TASK TO COMPLETE:
Each line below must be transcribed exactly, and no picture may appear in the transcription.

RECORDED DATA:
----

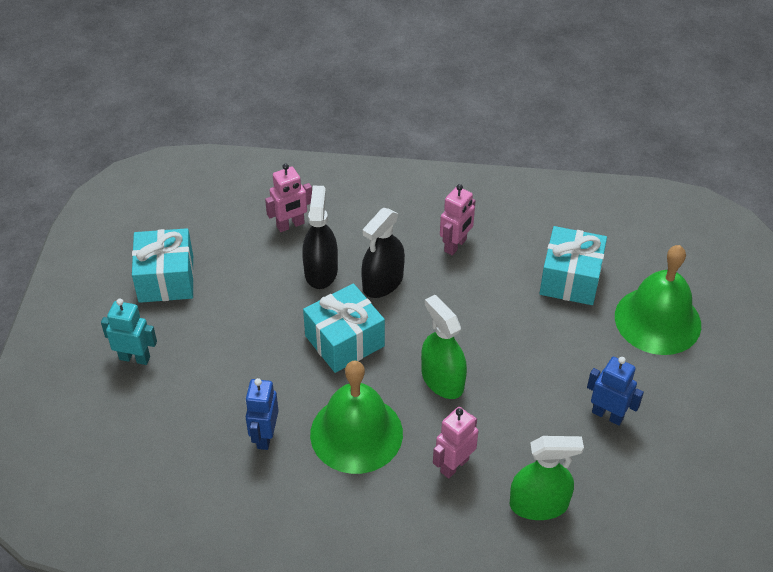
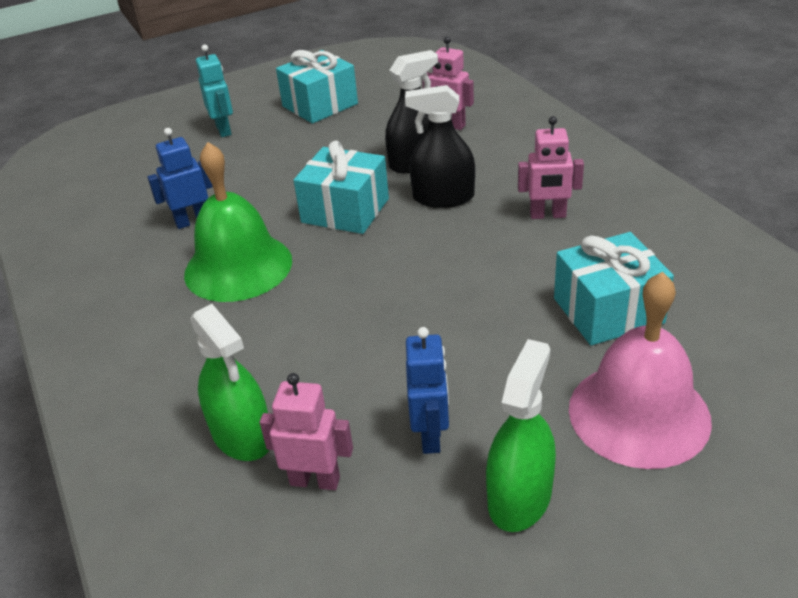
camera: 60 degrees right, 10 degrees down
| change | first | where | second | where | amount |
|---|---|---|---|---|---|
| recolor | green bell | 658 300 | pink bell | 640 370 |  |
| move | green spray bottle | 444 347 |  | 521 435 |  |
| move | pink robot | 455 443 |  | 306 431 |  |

----

ANSWER AREA:
camera: 60 degrees right, 10 degrees down
| change | first | where | second | where | amount |
|---|---|---|---|---|---|
| recolor | green bell | 658 300 | pink bell | 640 370 |  |
| move | green spray bottle | 444 347 |  | 521 435 |  |
| move | pink robot | 455 443 |  | 306 431 |  |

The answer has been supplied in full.